**Activity**:
Up to and including the line containing "yellow semicircle: moved", retype each line of the listing below exactly, beginning with the first.

**Information**:
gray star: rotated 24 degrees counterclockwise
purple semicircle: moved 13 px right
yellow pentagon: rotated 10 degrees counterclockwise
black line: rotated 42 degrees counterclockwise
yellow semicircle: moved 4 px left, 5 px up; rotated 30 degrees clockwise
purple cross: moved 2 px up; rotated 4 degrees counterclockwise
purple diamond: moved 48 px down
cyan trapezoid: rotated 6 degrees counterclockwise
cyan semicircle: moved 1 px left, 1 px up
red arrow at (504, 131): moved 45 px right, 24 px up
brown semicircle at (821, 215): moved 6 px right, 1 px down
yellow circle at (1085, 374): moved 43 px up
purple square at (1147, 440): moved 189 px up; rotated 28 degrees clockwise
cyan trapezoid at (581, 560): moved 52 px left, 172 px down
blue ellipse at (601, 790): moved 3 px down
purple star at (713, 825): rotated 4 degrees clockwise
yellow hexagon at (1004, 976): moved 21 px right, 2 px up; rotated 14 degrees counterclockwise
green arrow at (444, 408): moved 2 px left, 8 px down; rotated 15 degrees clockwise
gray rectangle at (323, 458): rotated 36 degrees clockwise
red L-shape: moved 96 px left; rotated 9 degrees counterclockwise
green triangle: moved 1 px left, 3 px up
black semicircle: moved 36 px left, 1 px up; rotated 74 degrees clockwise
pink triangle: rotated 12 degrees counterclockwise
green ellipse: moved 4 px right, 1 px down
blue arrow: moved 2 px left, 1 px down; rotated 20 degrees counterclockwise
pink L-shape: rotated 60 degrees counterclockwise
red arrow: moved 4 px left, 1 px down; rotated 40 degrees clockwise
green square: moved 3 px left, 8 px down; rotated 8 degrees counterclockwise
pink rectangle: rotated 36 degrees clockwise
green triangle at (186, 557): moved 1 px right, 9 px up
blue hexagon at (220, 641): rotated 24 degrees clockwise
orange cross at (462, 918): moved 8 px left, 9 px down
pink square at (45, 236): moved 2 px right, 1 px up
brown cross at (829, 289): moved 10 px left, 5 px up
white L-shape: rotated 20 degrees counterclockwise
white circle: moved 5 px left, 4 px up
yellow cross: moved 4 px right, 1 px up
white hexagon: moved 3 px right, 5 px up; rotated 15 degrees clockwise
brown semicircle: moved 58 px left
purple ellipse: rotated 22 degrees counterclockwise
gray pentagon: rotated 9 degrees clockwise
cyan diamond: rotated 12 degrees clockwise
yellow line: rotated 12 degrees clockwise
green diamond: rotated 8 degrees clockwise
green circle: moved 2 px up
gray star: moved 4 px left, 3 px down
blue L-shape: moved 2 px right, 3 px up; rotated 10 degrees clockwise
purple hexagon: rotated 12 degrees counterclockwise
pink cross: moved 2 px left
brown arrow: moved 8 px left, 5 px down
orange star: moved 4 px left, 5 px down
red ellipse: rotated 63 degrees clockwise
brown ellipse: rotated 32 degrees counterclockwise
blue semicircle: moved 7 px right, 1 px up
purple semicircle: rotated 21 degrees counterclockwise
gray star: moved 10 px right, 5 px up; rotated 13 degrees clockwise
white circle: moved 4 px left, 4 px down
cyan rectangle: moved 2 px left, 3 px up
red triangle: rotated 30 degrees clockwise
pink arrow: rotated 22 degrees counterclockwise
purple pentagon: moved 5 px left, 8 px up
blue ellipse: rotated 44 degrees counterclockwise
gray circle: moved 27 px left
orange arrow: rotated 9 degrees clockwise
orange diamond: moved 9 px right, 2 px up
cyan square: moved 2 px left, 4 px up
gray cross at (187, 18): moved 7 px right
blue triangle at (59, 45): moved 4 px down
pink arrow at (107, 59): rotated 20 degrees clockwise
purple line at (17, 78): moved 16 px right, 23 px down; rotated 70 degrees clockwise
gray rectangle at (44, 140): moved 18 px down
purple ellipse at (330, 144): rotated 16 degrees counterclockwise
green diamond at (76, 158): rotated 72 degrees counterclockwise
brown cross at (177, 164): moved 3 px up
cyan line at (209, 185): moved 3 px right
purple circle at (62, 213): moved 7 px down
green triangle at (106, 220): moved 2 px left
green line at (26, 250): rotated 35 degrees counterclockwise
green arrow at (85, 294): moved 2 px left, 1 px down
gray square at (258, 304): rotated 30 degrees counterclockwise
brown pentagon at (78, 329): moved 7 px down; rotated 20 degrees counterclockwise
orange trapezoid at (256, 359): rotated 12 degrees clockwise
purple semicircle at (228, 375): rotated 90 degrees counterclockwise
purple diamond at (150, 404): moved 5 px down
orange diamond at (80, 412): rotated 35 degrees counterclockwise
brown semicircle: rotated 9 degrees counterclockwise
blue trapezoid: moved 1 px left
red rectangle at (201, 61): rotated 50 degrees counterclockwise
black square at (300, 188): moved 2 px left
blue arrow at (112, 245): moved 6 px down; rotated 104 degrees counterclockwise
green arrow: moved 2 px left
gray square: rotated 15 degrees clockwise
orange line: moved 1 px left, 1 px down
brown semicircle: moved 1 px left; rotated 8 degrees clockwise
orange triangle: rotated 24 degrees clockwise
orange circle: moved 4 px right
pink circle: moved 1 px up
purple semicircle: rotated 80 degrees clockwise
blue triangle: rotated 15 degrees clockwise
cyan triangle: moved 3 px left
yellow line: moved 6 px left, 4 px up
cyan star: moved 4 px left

**The completed task**:
gray star: rotated 24 degrees counterclockwise
purple semicircle: moved 13 px right
yellow pentagon: rotated 10 degrees counterclockwise
black line: rotated 42 degrees counterclockwise
yellow semicircle: moved 4 px left, 5 px up; rotated 30 degrees clockwise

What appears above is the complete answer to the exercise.